• [PROBLEM TO SOLVE]: The answer must be one number: how many lines below contain the word "degrees".

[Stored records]

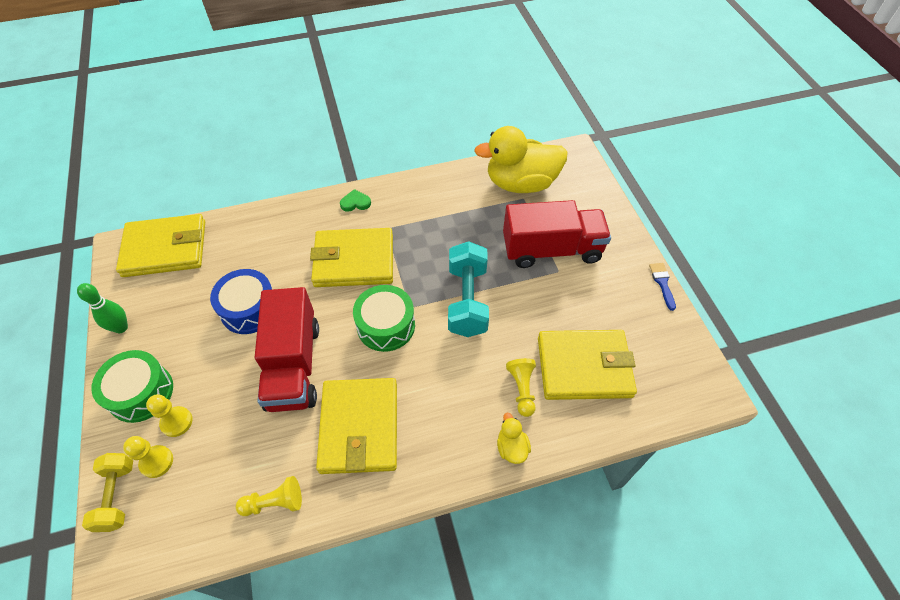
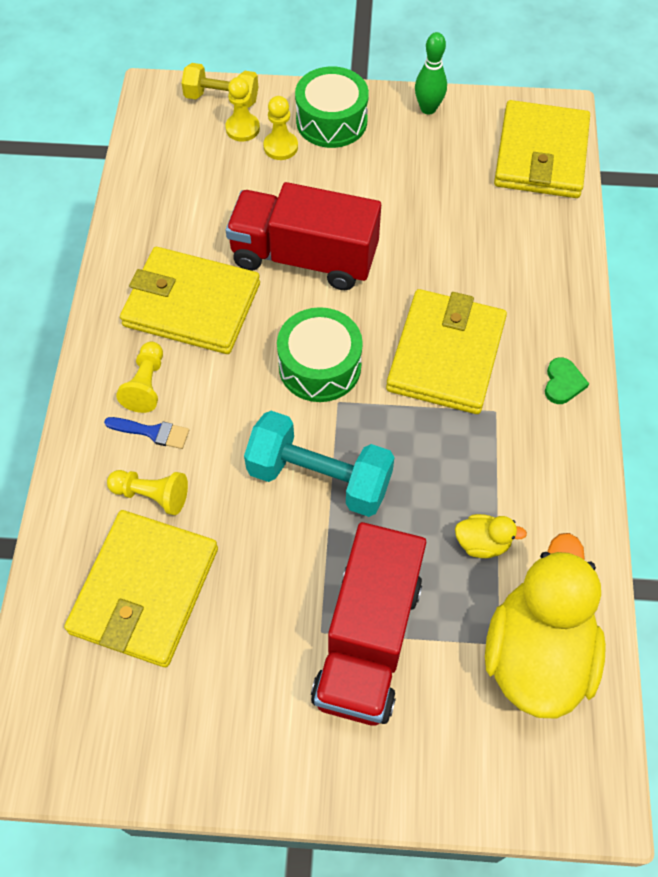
camera: 110 degrees right, 5 degrees up
(249, 309) = (407, 227): blue drum -> none
(274, 502) = (148, 215): yellow pawn -> yellow pawn (146, 385)
(511, 447) = (85, 453): yellow duck -> yellow duck (482, 543)
(662, 283) = (230, 795): blue brush -> blue brush (152, 432)

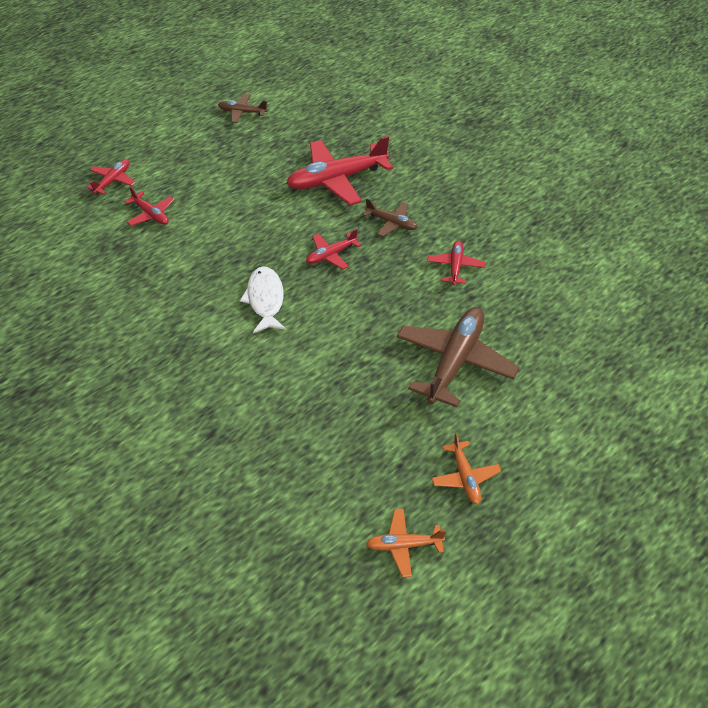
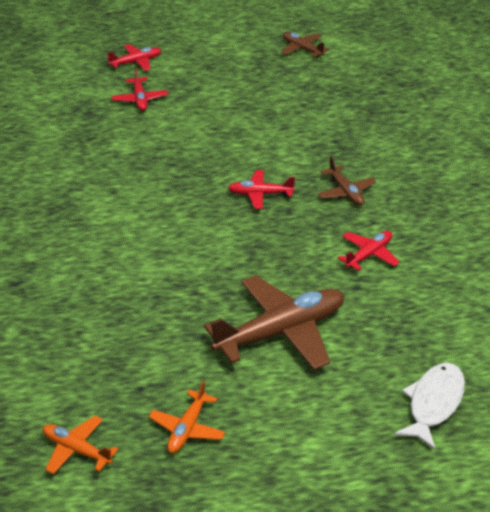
camera: 35 degrees right, 10 degrees down
(265, 300) = (164, 204): white fish -> white fish (433, 404)
(336, 179) = (331, 135): red plane -> none

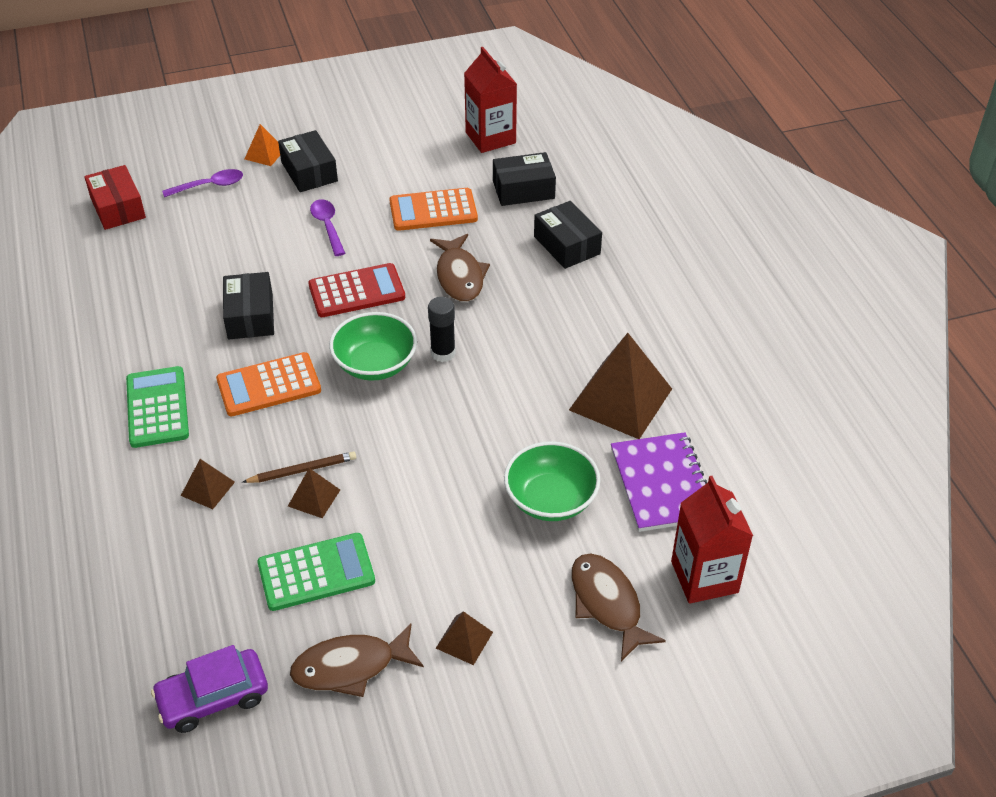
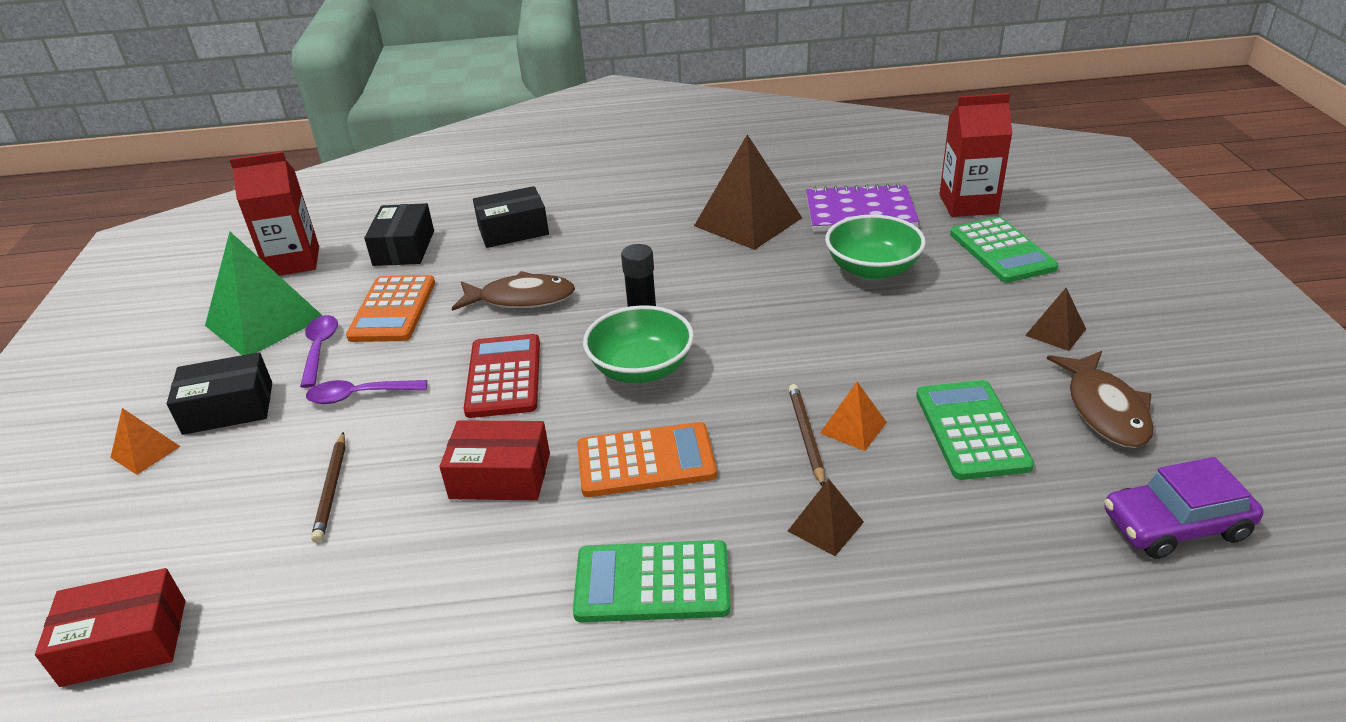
camera: 75 degrees left, 10 degrees down
(209, 186) = (169, 516): purple spoon -> purple spoon (320, 349)
(213, 697) = (1175, 525): purple car -> purple car turned 90 degrees clockwise
(235, 244) = (332, 489): none -> brown pencil
(250, 316) = (500, 476): black box -> red box
(269, 385) = (646, 461): orange calculator -> orange calculator turned 90 degrees counterclockwise
(314, 497) = (853, 427): brown pyramid -> orange pyramid
(408, 152) = (264, 321): none -> green pyramid
(607, 604) = (1001, 251): brown fish -> green calculator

• [TASK OUTPUT]: 5